Work to do: How many lines of the material below contain the string "kern"? Reply with the number alone.

Materials provided:

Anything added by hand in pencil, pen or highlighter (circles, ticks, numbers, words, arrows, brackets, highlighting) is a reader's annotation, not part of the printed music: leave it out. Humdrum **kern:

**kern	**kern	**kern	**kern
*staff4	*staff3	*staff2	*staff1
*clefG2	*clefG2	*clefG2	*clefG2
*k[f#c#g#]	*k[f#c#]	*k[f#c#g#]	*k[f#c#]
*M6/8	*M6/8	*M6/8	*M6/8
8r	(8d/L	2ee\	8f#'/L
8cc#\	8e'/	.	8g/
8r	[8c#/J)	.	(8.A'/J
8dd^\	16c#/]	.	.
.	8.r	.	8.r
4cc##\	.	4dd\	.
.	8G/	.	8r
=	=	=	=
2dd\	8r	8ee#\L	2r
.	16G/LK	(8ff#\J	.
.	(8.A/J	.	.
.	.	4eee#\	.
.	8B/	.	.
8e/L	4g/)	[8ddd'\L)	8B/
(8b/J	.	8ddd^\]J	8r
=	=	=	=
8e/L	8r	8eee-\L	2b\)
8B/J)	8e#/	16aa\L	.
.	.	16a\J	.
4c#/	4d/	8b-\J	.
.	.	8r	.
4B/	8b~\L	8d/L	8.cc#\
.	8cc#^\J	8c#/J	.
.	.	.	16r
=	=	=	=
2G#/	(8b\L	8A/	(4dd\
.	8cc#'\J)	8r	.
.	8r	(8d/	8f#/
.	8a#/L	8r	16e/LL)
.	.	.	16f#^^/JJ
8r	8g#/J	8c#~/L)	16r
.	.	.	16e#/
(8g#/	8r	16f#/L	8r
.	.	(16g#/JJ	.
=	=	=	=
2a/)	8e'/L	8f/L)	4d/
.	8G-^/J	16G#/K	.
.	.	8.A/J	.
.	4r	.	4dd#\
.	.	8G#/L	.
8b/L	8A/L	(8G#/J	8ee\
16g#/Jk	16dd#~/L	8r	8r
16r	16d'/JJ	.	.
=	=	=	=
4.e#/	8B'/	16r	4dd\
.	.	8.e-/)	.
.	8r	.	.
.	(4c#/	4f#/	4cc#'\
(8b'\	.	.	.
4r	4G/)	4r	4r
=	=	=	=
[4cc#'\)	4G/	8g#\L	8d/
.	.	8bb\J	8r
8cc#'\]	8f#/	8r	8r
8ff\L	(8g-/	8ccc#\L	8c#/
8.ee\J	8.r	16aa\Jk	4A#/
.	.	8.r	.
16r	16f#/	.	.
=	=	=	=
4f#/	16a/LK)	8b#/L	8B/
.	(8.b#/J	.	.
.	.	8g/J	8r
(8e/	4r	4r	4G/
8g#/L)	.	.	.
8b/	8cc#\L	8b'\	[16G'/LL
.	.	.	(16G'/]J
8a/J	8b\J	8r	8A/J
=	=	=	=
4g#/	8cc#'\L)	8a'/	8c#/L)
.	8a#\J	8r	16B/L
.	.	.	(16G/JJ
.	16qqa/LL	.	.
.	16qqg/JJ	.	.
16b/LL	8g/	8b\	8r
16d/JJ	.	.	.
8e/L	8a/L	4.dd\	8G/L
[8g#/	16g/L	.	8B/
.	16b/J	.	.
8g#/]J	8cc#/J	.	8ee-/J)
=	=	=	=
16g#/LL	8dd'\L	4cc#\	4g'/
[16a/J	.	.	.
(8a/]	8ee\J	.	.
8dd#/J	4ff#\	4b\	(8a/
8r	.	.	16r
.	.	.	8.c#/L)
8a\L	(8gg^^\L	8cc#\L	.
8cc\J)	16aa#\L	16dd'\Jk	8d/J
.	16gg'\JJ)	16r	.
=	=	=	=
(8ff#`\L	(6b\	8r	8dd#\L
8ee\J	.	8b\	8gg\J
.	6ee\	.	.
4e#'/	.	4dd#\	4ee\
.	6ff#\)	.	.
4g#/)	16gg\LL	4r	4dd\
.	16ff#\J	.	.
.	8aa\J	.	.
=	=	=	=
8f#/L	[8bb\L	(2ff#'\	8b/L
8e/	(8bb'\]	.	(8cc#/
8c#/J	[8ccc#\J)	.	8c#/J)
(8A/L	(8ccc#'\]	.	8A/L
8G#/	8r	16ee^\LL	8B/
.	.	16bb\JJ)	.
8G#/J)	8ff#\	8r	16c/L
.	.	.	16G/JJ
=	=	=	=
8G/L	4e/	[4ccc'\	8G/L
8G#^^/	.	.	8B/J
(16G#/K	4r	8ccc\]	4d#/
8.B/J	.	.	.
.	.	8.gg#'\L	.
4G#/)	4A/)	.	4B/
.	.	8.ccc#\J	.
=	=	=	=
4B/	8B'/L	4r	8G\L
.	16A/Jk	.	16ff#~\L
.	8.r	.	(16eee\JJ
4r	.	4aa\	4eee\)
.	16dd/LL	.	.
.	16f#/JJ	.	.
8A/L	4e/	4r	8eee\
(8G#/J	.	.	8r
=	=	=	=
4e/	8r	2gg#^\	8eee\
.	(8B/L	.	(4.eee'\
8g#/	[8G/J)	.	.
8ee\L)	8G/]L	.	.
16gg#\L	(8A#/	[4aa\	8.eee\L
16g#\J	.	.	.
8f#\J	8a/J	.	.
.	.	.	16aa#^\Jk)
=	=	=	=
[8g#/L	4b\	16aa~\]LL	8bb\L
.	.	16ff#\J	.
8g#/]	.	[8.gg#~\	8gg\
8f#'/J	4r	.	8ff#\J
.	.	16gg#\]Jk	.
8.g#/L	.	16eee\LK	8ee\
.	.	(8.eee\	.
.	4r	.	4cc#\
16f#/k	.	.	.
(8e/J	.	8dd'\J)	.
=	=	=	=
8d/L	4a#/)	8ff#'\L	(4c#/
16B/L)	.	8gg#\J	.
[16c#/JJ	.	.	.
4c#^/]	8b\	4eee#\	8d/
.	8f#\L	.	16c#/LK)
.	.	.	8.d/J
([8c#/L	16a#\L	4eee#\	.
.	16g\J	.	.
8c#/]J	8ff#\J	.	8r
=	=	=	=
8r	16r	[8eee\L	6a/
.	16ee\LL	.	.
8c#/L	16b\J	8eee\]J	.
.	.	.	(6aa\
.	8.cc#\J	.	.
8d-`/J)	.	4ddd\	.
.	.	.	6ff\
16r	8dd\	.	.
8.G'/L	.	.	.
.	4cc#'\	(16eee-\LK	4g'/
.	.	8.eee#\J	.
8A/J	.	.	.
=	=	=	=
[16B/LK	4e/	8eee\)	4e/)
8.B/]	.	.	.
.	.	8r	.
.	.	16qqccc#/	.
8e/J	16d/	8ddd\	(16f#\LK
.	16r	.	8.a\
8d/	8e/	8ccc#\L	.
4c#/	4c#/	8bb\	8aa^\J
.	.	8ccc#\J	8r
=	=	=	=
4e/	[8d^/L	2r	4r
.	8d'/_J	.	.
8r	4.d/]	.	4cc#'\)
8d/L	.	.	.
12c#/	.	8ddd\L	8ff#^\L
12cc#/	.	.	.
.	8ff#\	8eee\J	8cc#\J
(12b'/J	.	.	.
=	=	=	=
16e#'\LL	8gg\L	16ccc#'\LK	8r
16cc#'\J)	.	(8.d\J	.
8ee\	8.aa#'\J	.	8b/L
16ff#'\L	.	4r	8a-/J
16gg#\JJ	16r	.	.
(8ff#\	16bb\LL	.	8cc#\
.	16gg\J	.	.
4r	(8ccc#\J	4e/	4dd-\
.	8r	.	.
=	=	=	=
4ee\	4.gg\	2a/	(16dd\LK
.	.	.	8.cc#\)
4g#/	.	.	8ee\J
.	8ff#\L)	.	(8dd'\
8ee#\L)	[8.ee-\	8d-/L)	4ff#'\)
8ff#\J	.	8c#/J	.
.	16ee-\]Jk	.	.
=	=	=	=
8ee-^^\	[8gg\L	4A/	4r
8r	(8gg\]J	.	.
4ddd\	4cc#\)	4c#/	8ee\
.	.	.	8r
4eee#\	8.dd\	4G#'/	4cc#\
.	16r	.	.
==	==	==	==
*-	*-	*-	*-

Solution for this task: 2